[Task objective] Retype each entry below exactly. Do not carry any image over.

[Input]
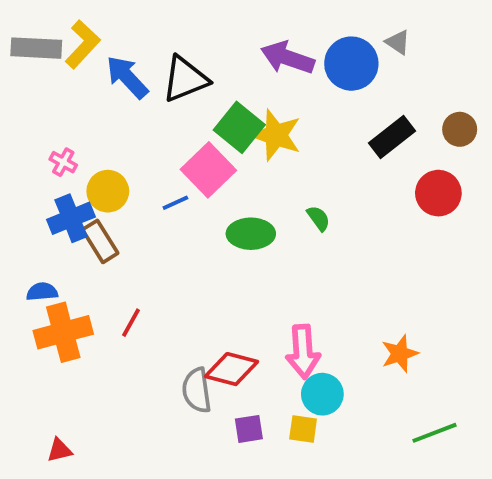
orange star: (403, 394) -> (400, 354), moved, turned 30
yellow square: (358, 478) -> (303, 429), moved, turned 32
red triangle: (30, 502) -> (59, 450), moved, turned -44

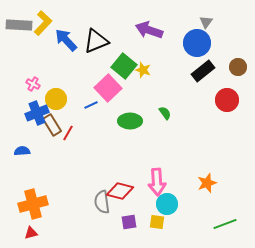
gray triangle: (398, 42) -> (206, 22), turned 32
blue circle: (351, 64) -> (197, 43), moved
yellow star: (276, 135) -> (143, 70), size x0.6
red line: (131, 323) -> (68, 133), moved
orange cross: (63, 332) -> (33, 204), moved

[Task output]
orange star: (403, 394) -> (400, 354), moved, turned 30
yellow square: (358, 478) -> (303, 429), moved, turned 32
red triangle: (30, 502) -> (59, 450), moved, turned -44

gray triangle: (398, 42) -> (206, 22), turned 32
blue circle: (351, 64) -> (197, 43), moved
yellow star: (276, 135) -> (143, 70), size x0.6
red line: (131, 323) -> (68, 133), moved
orange cross: (63, 332) -> (33, 204), moved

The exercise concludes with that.